-- EXERCISE AIM --
Give the listing again exactly, omitting its images.

========================================================================

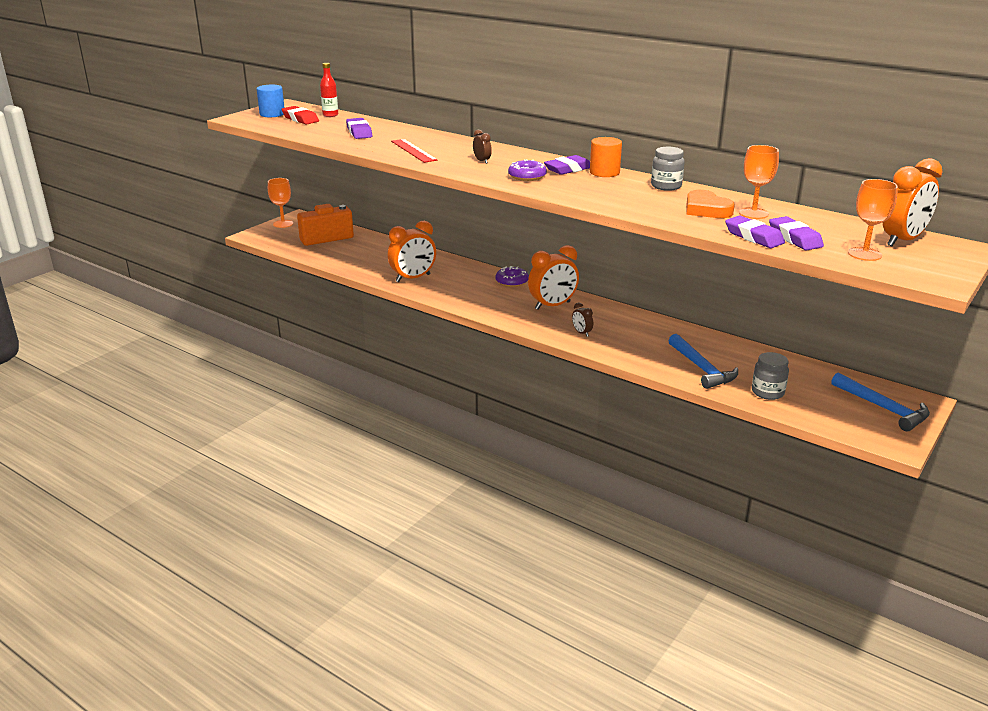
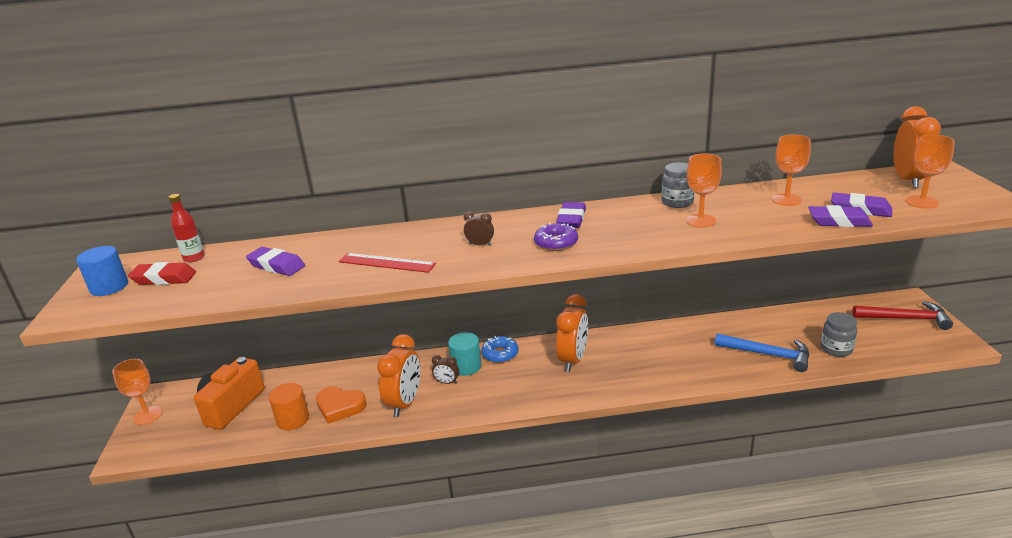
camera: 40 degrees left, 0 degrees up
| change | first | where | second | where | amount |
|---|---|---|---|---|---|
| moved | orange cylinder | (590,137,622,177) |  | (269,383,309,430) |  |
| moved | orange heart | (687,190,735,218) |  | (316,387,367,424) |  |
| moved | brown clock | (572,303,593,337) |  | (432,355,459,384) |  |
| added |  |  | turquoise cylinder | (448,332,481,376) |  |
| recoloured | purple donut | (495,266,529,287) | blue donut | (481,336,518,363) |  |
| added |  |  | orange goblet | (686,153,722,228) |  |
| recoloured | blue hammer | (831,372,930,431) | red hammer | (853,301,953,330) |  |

========================================================================

-- RESULT --
camera: 40 degrees left, 0 degrees up
| change | first | where | second | where | amount |
|---|---|---|---|---|---|
| moved | orange cylinder | (590,137,622,177) |  | (269,383,309,430) |  |
| moved | orange heart | (687,190,735,218) |  | (316,387,367,424) |  |
| moved | brown clock | (572,303,593,337) |  | (432,355,459,384) |  |
| added |  |  | turquoise cylinder | (448,332,481,376) |  |
| recoloured | purple donut | (495,266,529,287) | blue donut | (481,336,518,363) |  |
| added |  |  | orange goblet | (686,153,722,228) |  |
| recoloured | blue hammer | (831,372,930,431) | red hammer | (853,301,953,330) |  |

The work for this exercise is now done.